[Opening Source information section]
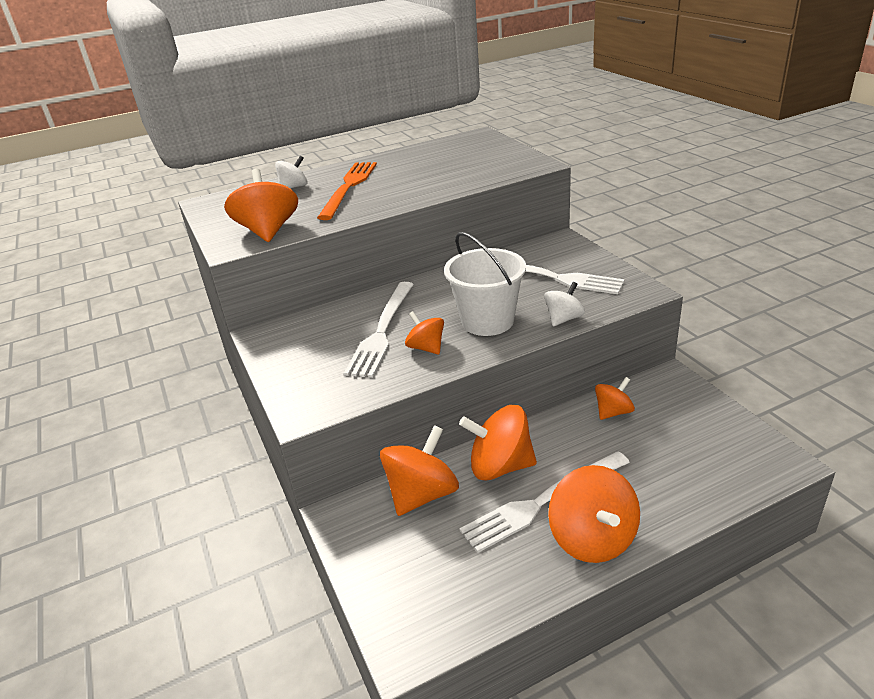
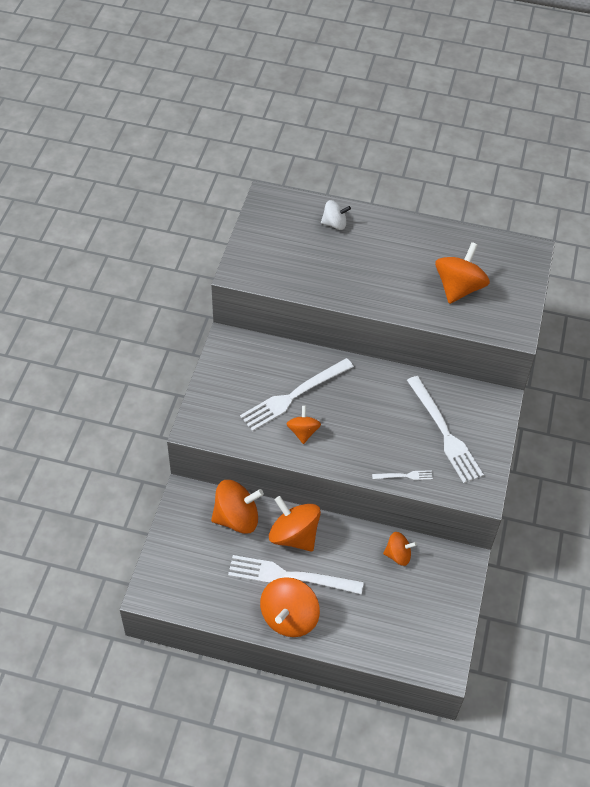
camera: 35 degrees right, 20 degrees up
(268, 231) = (272, 272): orange spinning top -> orange spinning top (458, 288)
(349, 187) = (367, 255): orange fork -> none
(487, 321) = (360, 439): white bucket -> none
(564, 319) = (404, 476): white spinning top -> white fork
[Closing Source information section]
• [Exercise]: When a line of the entries above contains the word "white", include it in a tally, then give that tally alone.

• [Reply to the exercise]: 2